## Task instructions
Find the line with "red mushroom: 6 -> 9" in the data below, then restate it and all remaining lines exactly, adding nothing.

## Extracted records
· · · · ·
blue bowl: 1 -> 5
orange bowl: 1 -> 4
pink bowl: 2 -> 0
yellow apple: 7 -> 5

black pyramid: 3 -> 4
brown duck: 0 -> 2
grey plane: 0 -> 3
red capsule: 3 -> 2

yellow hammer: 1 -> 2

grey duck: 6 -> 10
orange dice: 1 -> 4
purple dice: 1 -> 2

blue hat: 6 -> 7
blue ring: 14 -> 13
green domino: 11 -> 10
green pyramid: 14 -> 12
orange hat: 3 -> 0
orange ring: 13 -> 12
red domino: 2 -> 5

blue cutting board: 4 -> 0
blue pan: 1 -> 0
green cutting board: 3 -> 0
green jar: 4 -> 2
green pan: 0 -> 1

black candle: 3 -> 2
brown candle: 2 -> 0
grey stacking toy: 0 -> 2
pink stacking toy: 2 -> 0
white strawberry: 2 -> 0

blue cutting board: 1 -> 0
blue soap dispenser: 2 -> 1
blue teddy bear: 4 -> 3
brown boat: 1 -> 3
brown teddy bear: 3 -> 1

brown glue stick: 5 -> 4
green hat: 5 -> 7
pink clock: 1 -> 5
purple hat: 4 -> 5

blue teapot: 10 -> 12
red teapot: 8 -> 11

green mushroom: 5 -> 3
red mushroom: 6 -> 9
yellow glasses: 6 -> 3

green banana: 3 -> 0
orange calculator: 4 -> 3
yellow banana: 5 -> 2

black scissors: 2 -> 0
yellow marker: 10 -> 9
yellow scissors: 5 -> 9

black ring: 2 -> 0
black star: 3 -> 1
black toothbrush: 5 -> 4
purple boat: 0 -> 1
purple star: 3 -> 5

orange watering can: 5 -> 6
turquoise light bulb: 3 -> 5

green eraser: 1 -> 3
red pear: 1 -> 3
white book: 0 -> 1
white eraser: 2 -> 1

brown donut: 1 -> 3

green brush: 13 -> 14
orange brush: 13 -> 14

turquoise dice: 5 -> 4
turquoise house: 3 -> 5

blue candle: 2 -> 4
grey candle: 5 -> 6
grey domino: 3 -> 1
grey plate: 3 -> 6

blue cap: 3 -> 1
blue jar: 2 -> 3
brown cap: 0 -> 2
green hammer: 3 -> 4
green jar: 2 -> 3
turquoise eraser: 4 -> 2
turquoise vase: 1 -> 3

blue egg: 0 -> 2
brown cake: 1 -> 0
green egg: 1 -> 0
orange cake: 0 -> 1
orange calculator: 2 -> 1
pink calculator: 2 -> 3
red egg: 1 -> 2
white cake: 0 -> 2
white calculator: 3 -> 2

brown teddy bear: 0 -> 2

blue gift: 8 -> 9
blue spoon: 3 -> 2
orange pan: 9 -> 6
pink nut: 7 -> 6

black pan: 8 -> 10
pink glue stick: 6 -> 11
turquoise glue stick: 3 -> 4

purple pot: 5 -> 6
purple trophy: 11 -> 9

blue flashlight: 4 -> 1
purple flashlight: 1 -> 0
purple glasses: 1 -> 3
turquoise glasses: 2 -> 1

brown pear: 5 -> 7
· · · · ·
## Exercise result
red mushroom: 6 -> 9
yellow glasses: 6 -> 3

green banana: 3 -> 0
orange calculator: 4 -> 3
yellow banana: 5 -> 2

black scissors: 2 -> 0
yellow marker: 10 -> 9
yellow scissors: 5 -> 9

black ring: 2 -> 0
black star: 3 -> 1
black toothbrush: 5 -> 4
purple boat: 0 -> 1
purple star: 3 -> 5

orange watering can: 5 -> 6
turquoise light bulb: 3 -> 5

green eraser: 1 -> 3
red pear: 1 -> 3
white book: 0 -> 1
white eraser: 2 -> 1

brown donut: 1 -> 3

green brush: 13 -> 14
orange brush: 13 -> 14

turquoise dice: 5 -> 4
turquoise house: 3 -> 5

blue candle: 2 -> 4
grey candle: 5 -> 6
grey domino: 3 -> 1
grey plate: 3 -> 6

blue cap: 3 -> 1
blue jar: 2 -> 3
brown cap: 0 -> 2
green hammer: 3 -> 4
green jar: 2 -> 3
turquoise eraser: 4 -> 2
turquoise vase: 1 -> 3

blue egg: 0 -> 2
brown cake: 1 -> 0
green egg: 1 -> 0
orange cake: 0 -> 1
orange calculator: 2 -> 1
pink calculator: 2 -> 3
red egg: 1 -> 2
white cake: 0 -> 2
white calculator: 3 -> 2

brown teddy bear: 0 -> 2

blue gift: 8 -> 9
blue spoon: 3 -> 2
orange pan: 9 -> 6
pink nut: 7 -> 6

black pan: 8 -> 10
pink glue stick: 6 -> 11
turquoise glue stick: 3 -> 4

purple pot: 5 -> 6
purple trophy: 11 -> 9

blue flashlight: 4 -> 1
purple flashlight: 1 -> 0
purple glasses: 1 -> 3
turquoise glasses: 2 -> 1

brown pear: 5 -> 7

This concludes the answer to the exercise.